The problem: Pull each line containing "stroma" out of the data and copy it.

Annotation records

((

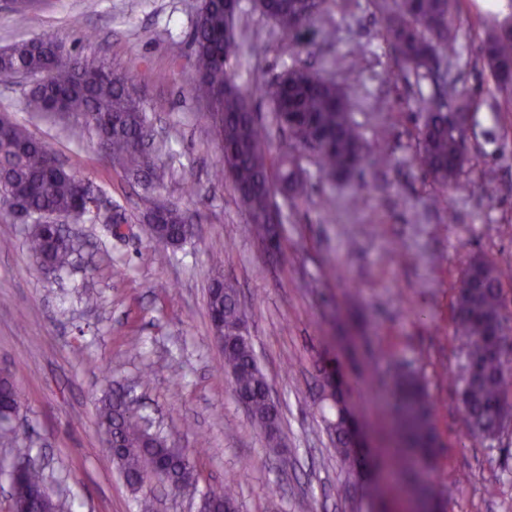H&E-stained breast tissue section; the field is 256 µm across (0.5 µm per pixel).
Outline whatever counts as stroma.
Returning a JSON list of instances; mask_svg holds the SVG:
<instances>
[{
    "label": "stroma",
    "mask_w": 512,
    "mask_h": 512,
    "mask_svg": "<svg viewBox=\"0 0 512 512\" xmlns=\"http://www.w3.org/2000/svg\"><path fill=\"white\" fill-rule=\"evenodd\" d=\"M190 0H41L18 26L0 0V49L18 35L61 40L72 52L144 72L141 93L168 172L154 192L180 204L196 233L161 263L163 247L143 223L112 237L78 223L85 253L56 277L39 269L26 226L0 214V372L22 403L14 431L44 467L56 498L73 512H139L110 460L97 424L108 385L129 389L133 411L178 448L199 449L198 483L175 492L154 483L155 512H198L209 486L237 477L239 512H410L399 483L391 382L403 368L423 377L435 405L439 446L423 476L446 512H512V423L498 439L467 437L451 382L464 341L455 303L467 262L512 267V109L498 96L479 47L512 14V0H460L456 88L476 102L466 131L460 190L442 192L414 156L429 82L399 70L374 0H328L296 52L277 26L240 0L236 35L240 88L294 66L352 87V118L369 153L360 171L330 181L312 155L302 161L307 191L283 207V252L255 234L230 183L213 184L219 150L205 108L190 95ZM81 17L73 28V17ZM29 87L0 76V112L49 140L89 180L105 206L138 213L144 186L102 162L73 119L67 129L36 119ZM443 204H435V196ZM224 254L225 281L238 291L257 363L281 415L286 447L273 453L239 405L207 318L210 255ZM139 338L138 351L126 339ZM292 369H285V362ZM339 371L376 471L368 488L337 461L325 431V373Z\"/></svg>",
    "instance_id": "stroma-1"
}]
</instances>
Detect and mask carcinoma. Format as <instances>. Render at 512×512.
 <instances>
[{
  "label": "carcinoma",
  "mask_w": 512,
  "mask_h": 512,
  "mask_svg": "<svg viewBox=\"0 0 512 512\" xmlns=\"http://www.w3.org/2000/svg\"><path fill=\"white\" fill-rule=\"evenodd\" d=\"M454 0H380L377 8L394 55L405 69L426 78L440 64L455 56L457 44ZM261 13L283 33L289 50L297 47L298 36L324 9L325 0L306 4L302 0H255ZM190 43L194 53L189 83L193 98L203 103L211 120L219 151L232 152L230 169L224 170V156L211 171V181L229 179L245 211L256 216L266 212L277 189L286 192L289 203L297 204L304 192L298 150L319 141L318 157L324 172L342 177L355 172L364 158L365 143L350 116L349 92L317 74L285 71L271 82H257L248 91L234 81L231 67L239 47L232 34L235 18L224 15V0H200L192 6ZM480 55L487 68L493 64L512 65V33L503 31L486 39ZM23 69L44 74L47 80L33 86L24 103L28 112L49 114L61 121L82 119L83 128L97 141L98 150L133 177L150 183L162 177L159 165L166 145L152 140L148 107L138 88V75L108 66L96 54L72 56L60 43L47 39H22L0 51V75ZM271 105L272 123L284 132L286 141L273 153L266 143L269 126L248 116L254 111L253 99ZM474 103L464 94H453L448 111H436L429 100L422 110L425 120L419 131L416 164L442 189L454 185L464 161V131L461 124L448 130V113L462 112L469 118ZM57 153L45 139L33 134L5 115H0V203L17 200L41 220L29 227L26 247L38 266L47 273L67 270L81 251L79 239L67 229L49 223L61 214L77 221H97L119 225L128 221L123 213L95 215L92 198L85 195L70 170L54 165ZM144 220L164 208V223L149 231L152 239L165 247L178 249L186 243L183 227L190 223L184 210L163 205L147 193L142 198ZM214 275L207 293L210 328L228 332L222 352L224 372L230 375L235 393L248 398L253 420L264 430L269 447L281 445L280 413L268 397L266 378L253 352L250 336L233 331L244 321L236 289L220 274L223 256L211 258ZM479 287L459 288L455 310L458 333L465 340V353L454 379L463 408L462 429L470 437L494 440L500 435L505 414L512 408L505 401L506 377L501 361L491 353L489 333L502 318L501 282L504 271L482 258L467 265ZM329 374L326 386L331 393V416L326 429L334 444L336 458L353 460L349 434L356 425V413L339 384ZM397 433L400 446L394 456L401 468L409 469L412 457L428 463L435 453L437 436L434 406L422 378L402 372L394 381ZM21 401L7 376H0V421L10 422L18 415ZM100 425L112 435V461L133 493L142 494V512H152L147 487L157 479L170 486L198 481L193 457L168 443L166 437L148 425L149 419L132 413L121 395L110 389L97 408ZM16 504L28 502L35 512H61V506L48 493L46 477L39 467L15 470V464H0ZM406 490L415 499L429 501L434 509L441 500L433 487L410 473ZM208 497L222 512H237L236 483L232 480L207 490Z\"/></svg>",
  "instance_id": "cac0c4a2"
}]
</instances>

))

Final result:
Outline whatever counts as stroma.
    "label": "stroma",
    "instance_id": "stroma-1"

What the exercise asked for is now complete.